● **Task input**:
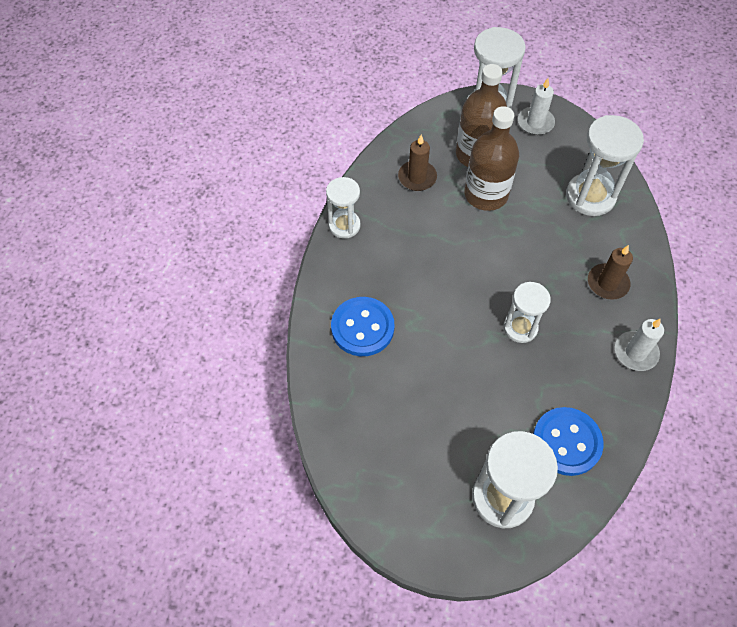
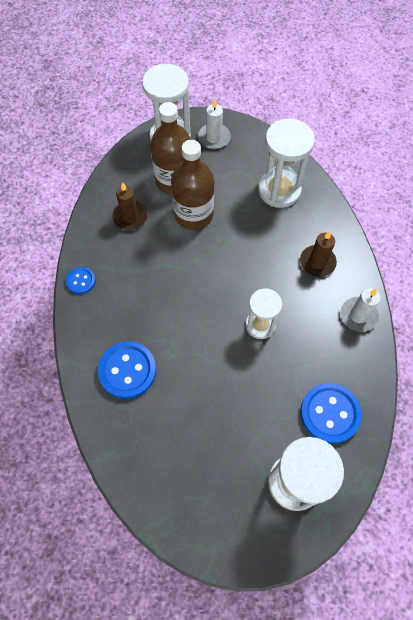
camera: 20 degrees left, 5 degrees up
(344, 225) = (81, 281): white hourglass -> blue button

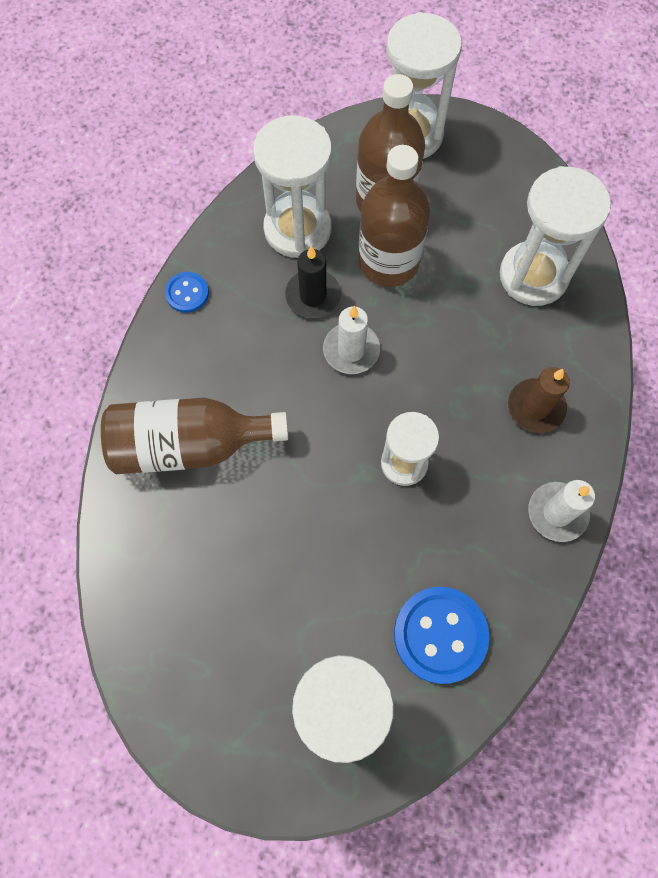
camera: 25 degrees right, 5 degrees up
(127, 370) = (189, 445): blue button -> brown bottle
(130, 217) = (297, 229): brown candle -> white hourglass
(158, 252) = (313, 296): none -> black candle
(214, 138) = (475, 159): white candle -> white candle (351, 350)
--
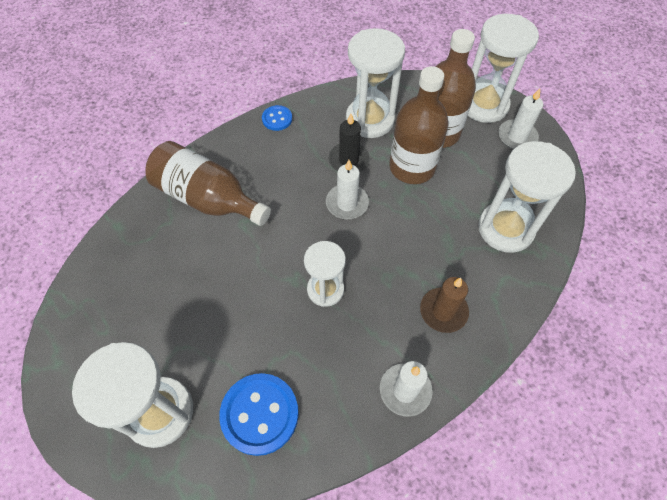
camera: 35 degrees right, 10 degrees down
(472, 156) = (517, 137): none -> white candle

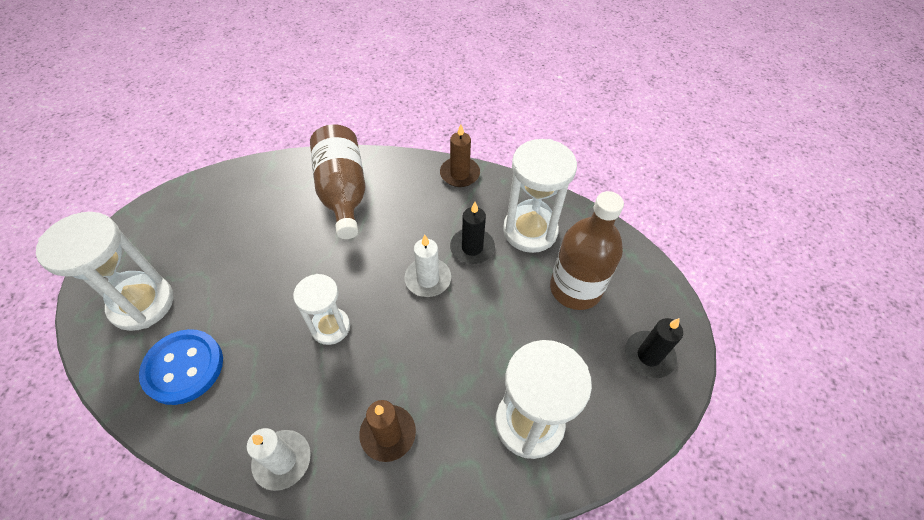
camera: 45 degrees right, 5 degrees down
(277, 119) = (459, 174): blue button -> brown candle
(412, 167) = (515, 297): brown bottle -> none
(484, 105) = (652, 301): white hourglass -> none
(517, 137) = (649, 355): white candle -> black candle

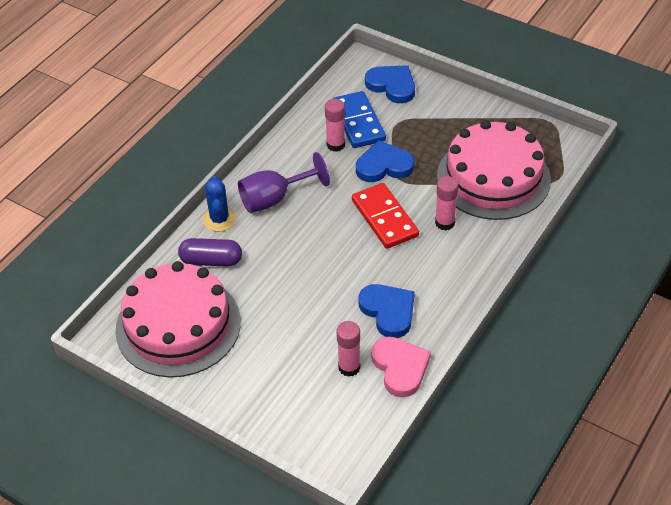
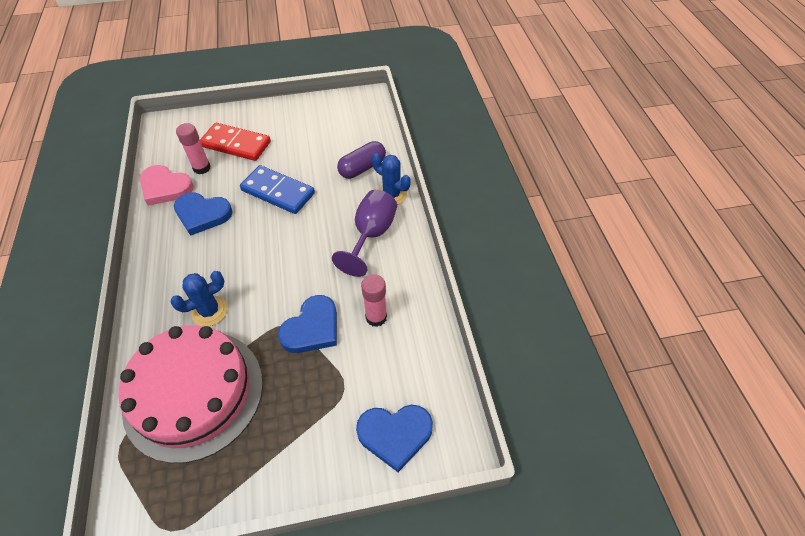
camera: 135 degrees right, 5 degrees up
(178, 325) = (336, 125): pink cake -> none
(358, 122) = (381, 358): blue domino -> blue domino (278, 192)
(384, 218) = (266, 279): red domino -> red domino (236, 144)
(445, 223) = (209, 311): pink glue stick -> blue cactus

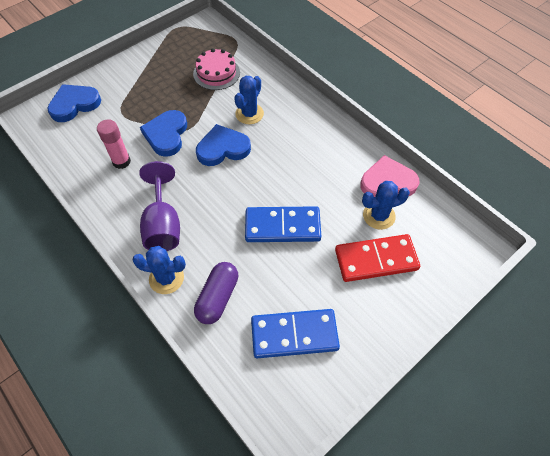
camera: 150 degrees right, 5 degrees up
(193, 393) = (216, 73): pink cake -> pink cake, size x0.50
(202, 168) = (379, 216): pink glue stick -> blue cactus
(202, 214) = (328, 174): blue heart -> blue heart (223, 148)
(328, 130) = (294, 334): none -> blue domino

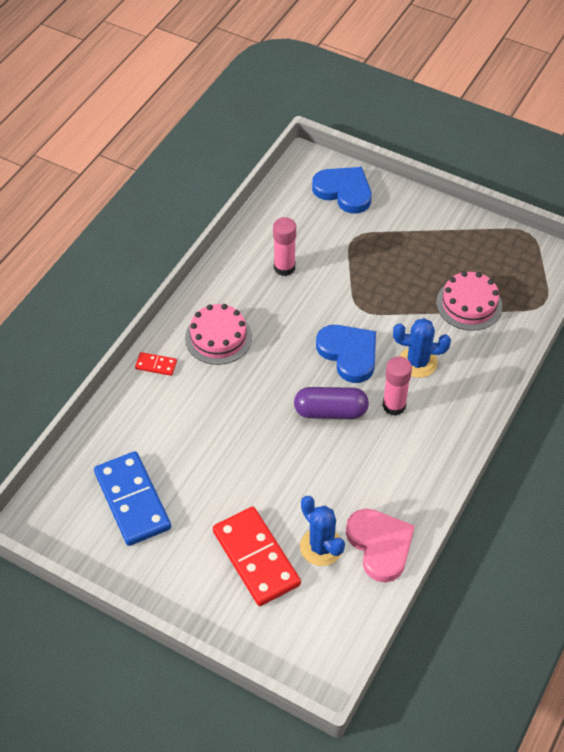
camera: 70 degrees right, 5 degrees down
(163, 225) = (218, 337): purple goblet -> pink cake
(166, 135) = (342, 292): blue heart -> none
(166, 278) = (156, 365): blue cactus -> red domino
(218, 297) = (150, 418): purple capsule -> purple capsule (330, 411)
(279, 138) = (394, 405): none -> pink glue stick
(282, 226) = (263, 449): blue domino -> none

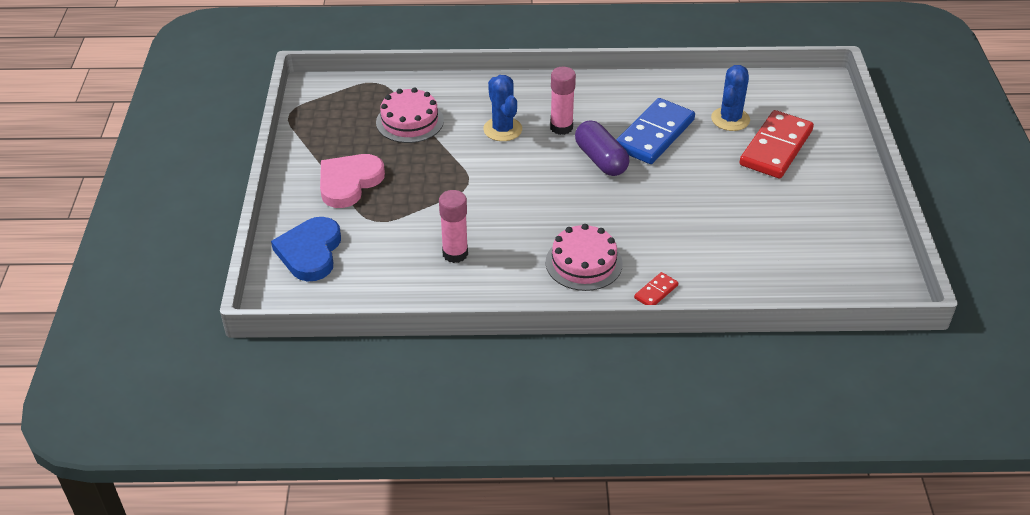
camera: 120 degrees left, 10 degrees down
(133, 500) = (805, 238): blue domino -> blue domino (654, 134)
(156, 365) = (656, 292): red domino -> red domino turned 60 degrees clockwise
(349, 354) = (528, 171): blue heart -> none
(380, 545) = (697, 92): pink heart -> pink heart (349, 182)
* * *
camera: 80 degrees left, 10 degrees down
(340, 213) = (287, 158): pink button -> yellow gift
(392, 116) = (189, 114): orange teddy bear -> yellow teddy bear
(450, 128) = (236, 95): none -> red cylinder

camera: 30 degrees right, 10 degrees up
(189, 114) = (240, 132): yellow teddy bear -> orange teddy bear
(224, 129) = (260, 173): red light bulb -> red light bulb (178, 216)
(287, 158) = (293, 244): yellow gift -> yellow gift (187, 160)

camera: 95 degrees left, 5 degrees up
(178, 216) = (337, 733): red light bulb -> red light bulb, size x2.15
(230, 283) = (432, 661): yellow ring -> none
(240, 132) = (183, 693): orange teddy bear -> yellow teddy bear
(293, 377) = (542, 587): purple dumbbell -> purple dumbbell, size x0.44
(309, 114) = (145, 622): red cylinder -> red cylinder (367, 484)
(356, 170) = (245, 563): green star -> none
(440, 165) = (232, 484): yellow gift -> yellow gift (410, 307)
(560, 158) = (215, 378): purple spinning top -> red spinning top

● **To do**:
Each line above that falls between the line with "camera: 20 degrees left, 5 degrees up" and the line with "(214, 138) = (475, 159): white" should be printed exactly, together with those two lines, but the pictures should not.

● **Answer**:
camera: 20 degrees left, 5 degrees up
(344, 225) = (81, 281): white hourglass -> blue button

camera: 25 degrees right, 5 degrees up
(127, 370) = (189, 445): blue button -> brown bottle
(130, 217) = (297, 229): brown candle -> white hourglass
(158, 252) = (313, 296): none -> black candle
(214, 138) = (475, 159): white candle -> white candle (351, 350)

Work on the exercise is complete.